In the following listing, find the lines containing "vinifuna" and report them.

- DATA -
-------

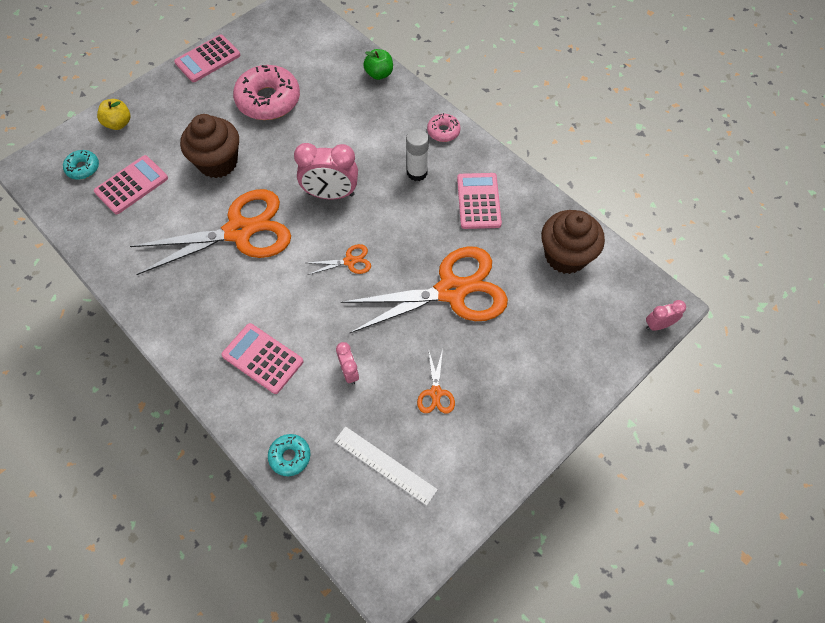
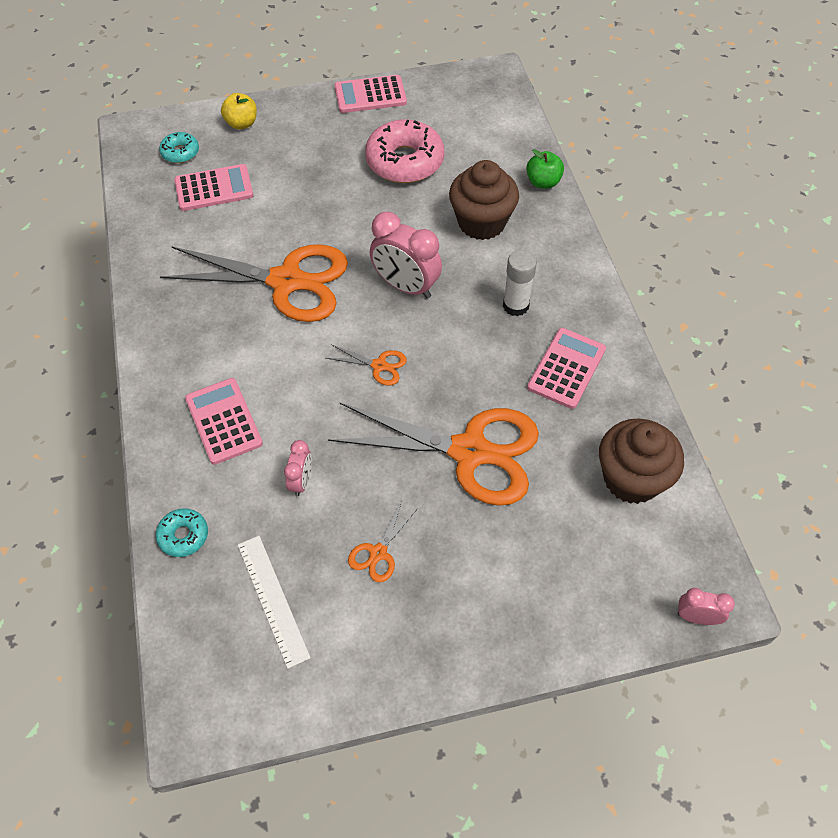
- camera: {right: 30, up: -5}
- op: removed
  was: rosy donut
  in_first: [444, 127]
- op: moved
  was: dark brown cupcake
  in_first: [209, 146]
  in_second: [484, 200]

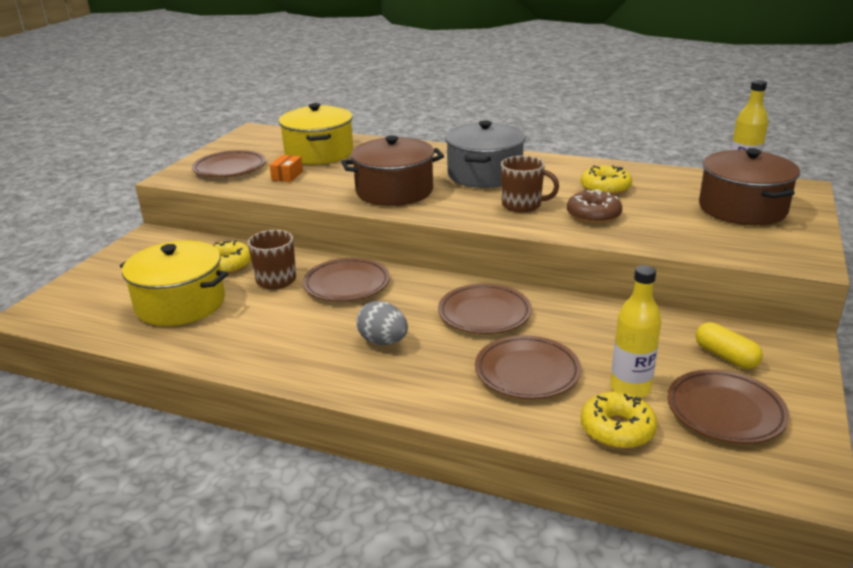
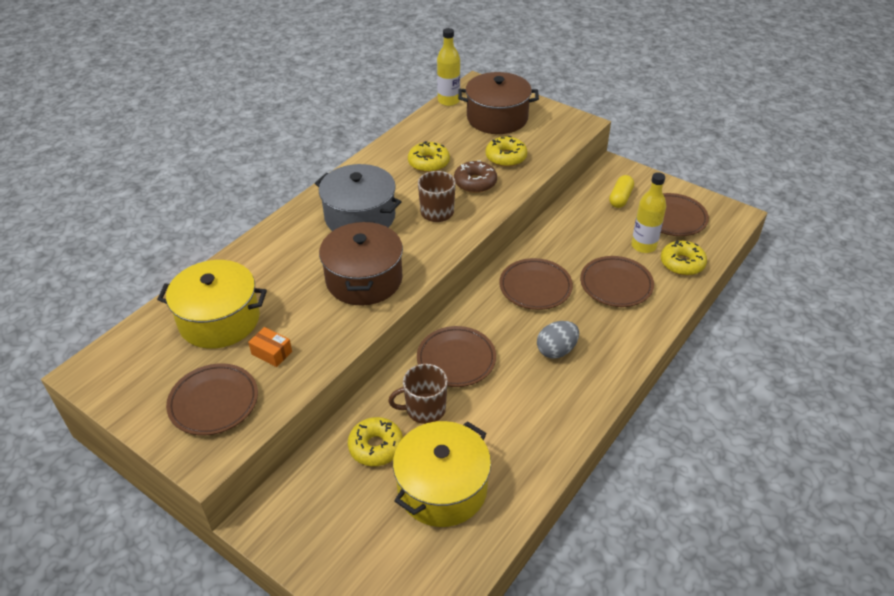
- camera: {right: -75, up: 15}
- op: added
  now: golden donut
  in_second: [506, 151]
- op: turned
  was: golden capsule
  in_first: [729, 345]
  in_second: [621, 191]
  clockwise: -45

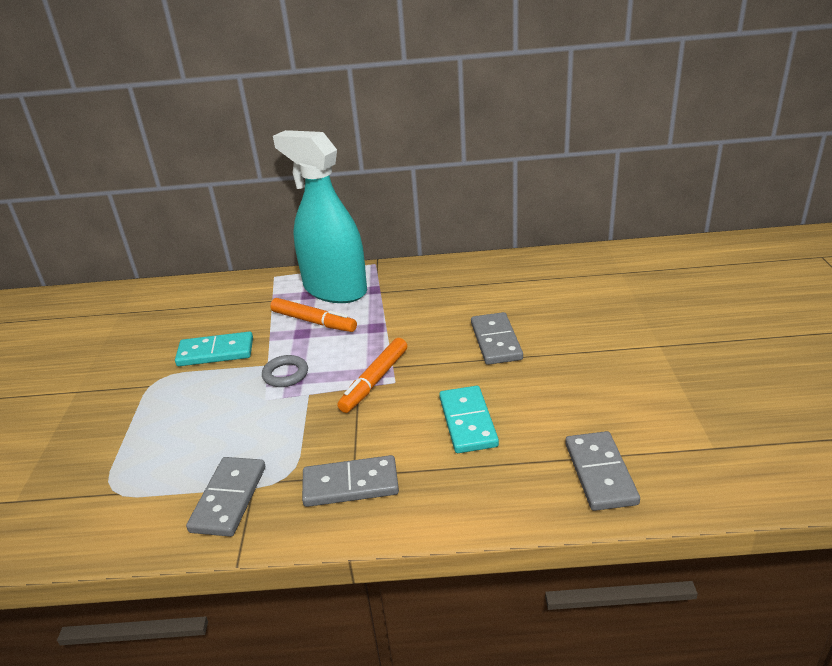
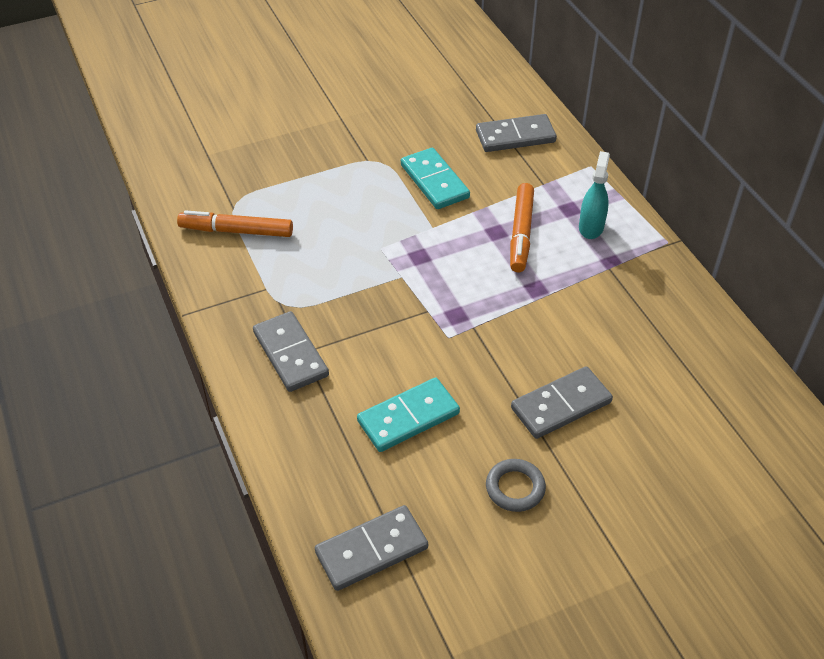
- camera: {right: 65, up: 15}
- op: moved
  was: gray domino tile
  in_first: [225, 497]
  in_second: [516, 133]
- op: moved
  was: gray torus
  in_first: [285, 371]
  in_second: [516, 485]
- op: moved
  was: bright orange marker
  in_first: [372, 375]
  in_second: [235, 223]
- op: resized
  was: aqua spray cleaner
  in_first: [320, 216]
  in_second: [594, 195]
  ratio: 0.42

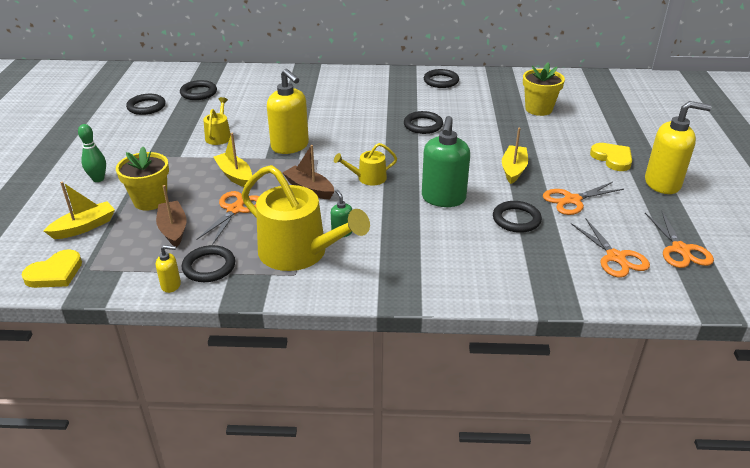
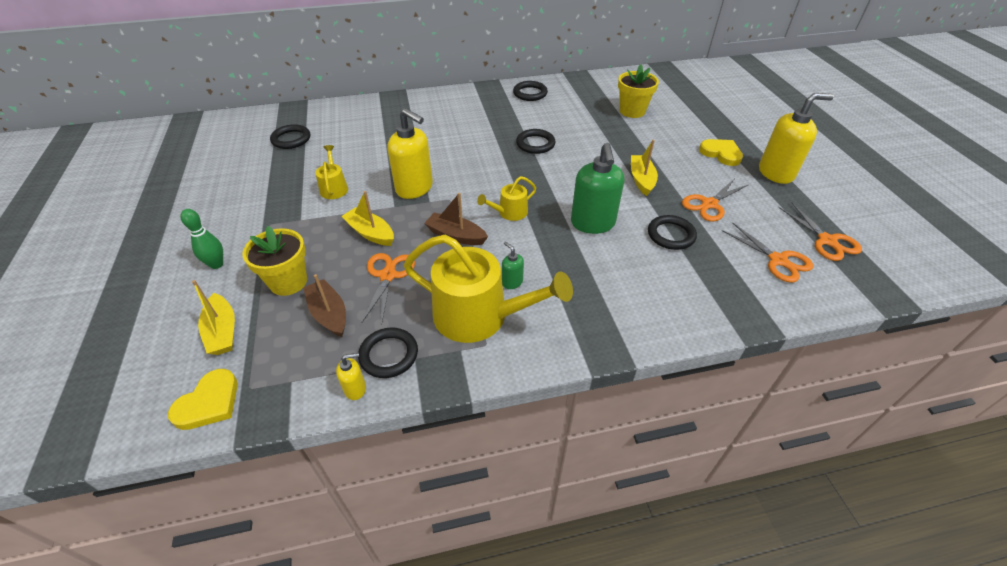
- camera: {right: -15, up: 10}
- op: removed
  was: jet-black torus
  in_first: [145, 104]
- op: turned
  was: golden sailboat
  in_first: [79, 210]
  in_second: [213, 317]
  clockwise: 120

-------

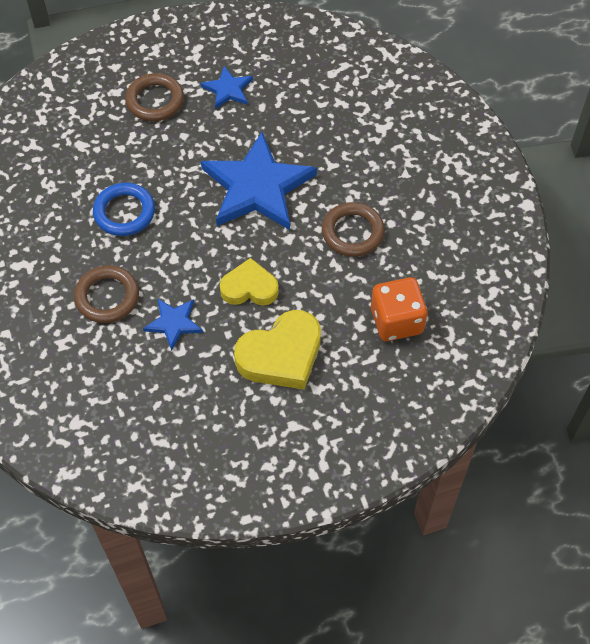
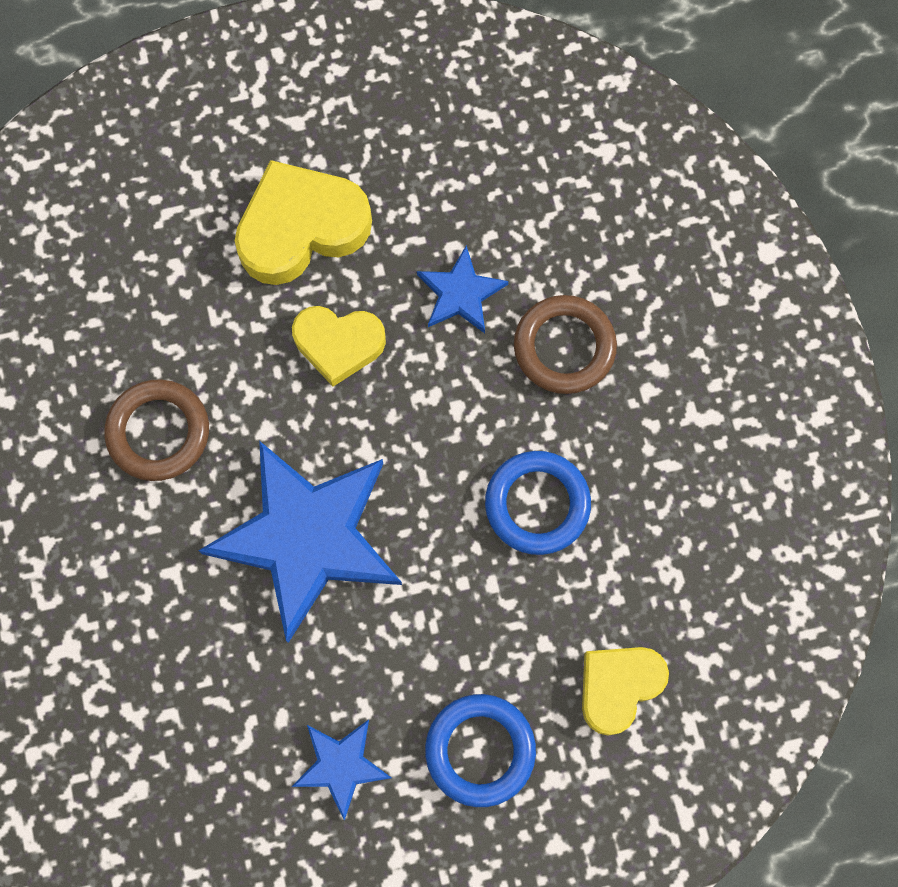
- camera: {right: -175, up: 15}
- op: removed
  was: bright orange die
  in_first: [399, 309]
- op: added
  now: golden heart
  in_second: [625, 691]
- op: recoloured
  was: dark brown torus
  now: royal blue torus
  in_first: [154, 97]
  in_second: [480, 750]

-------

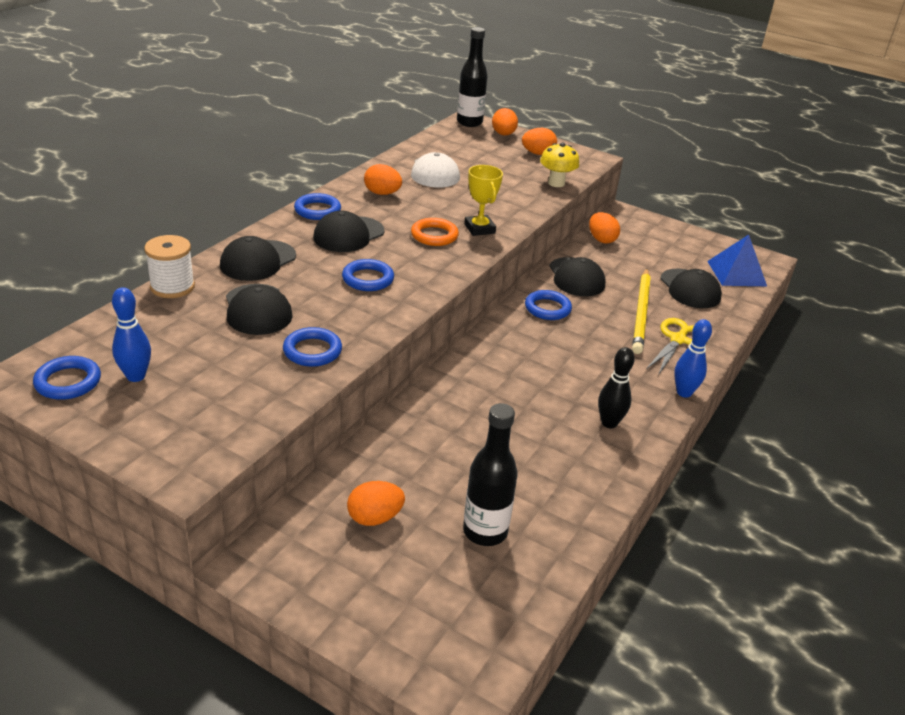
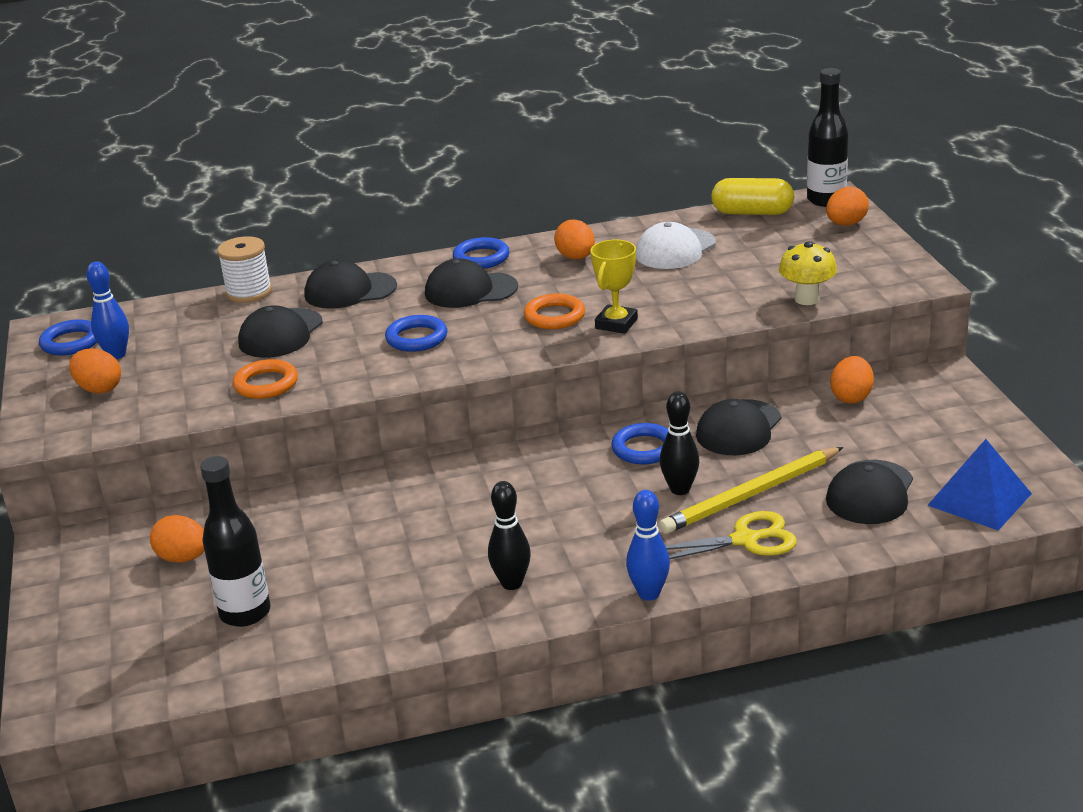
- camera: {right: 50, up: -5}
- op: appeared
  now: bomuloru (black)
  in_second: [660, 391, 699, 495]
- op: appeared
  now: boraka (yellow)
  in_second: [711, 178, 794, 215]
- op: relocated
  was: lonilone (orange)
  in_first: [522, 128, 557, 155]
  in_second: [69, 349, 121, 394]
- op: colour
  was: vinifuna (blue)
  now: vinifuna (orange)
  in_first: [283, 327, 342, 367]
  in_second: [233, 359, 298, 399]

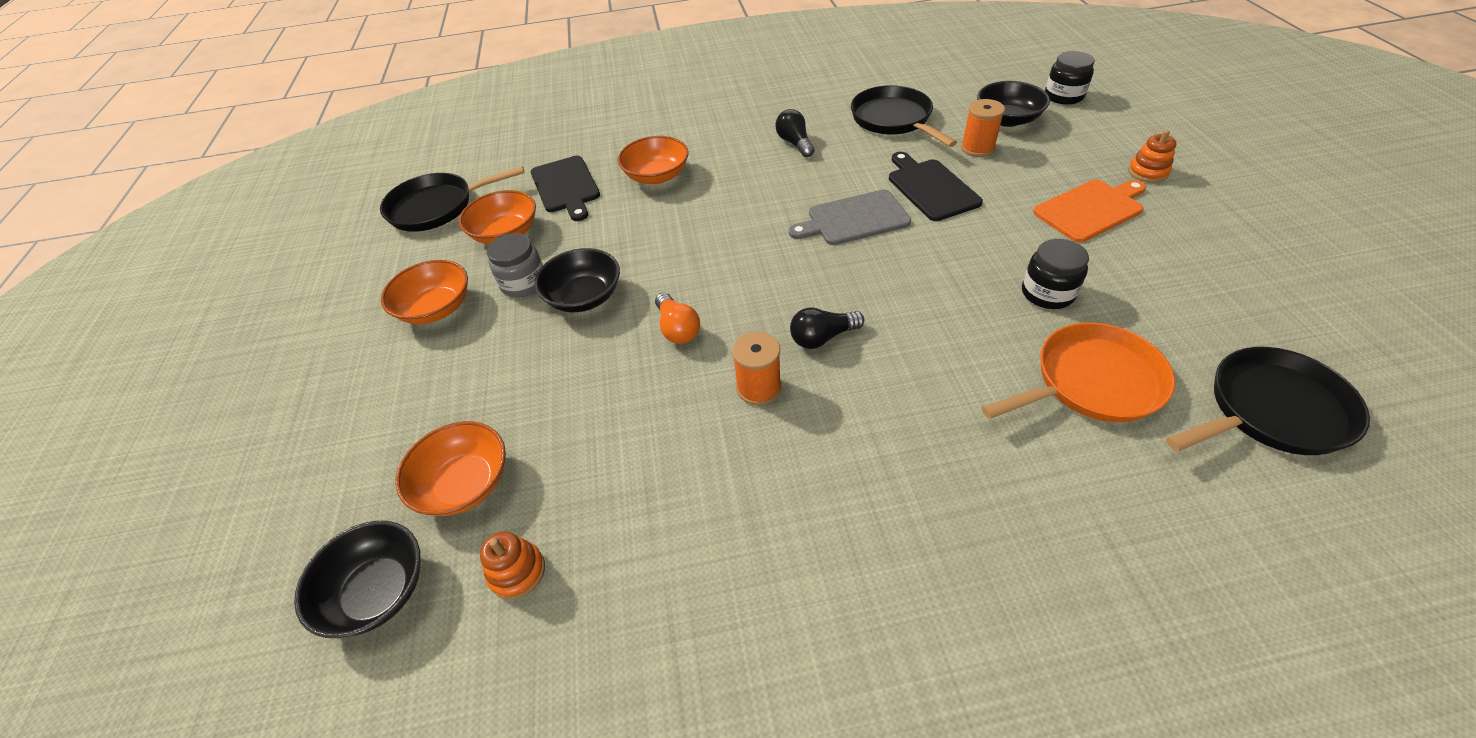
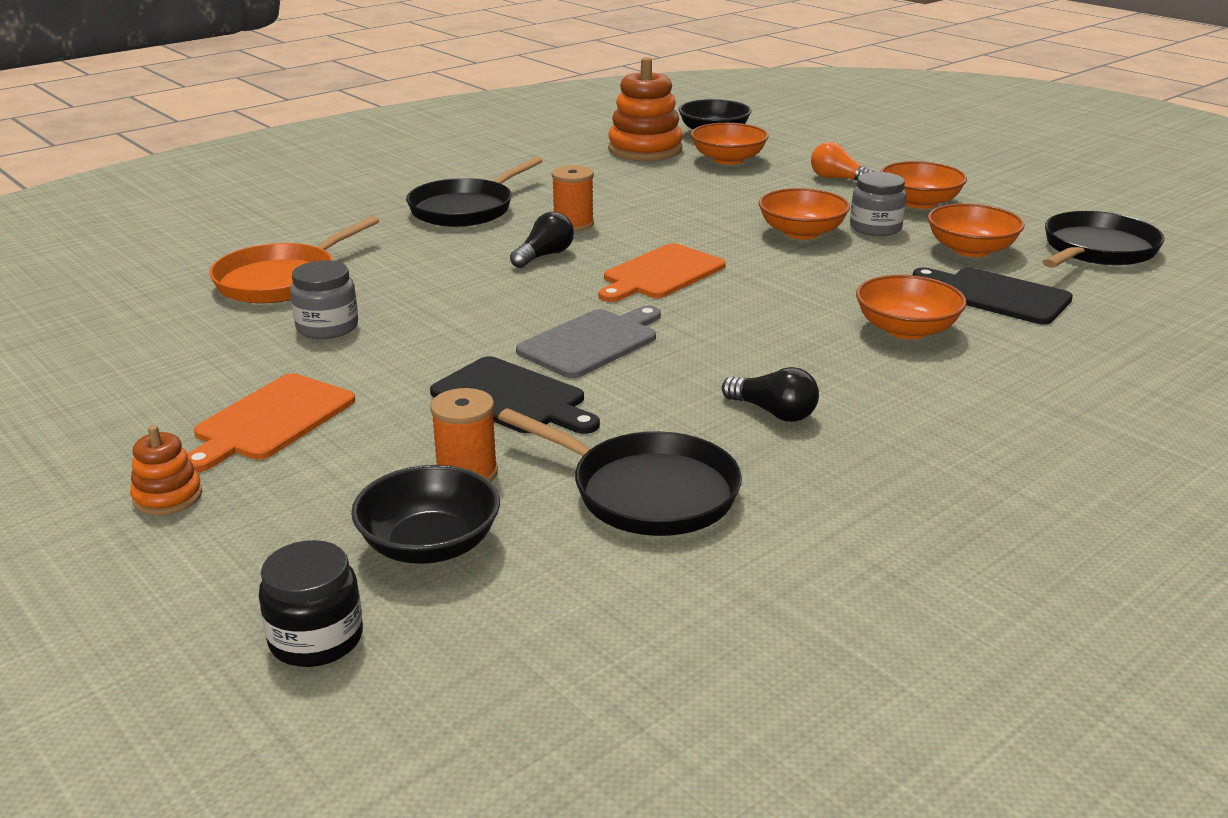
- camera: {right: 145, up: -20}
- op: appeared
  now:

-------

- SOLUTION BELOW -
  was: vinifuna (blue)
  now: vinifuna (orange)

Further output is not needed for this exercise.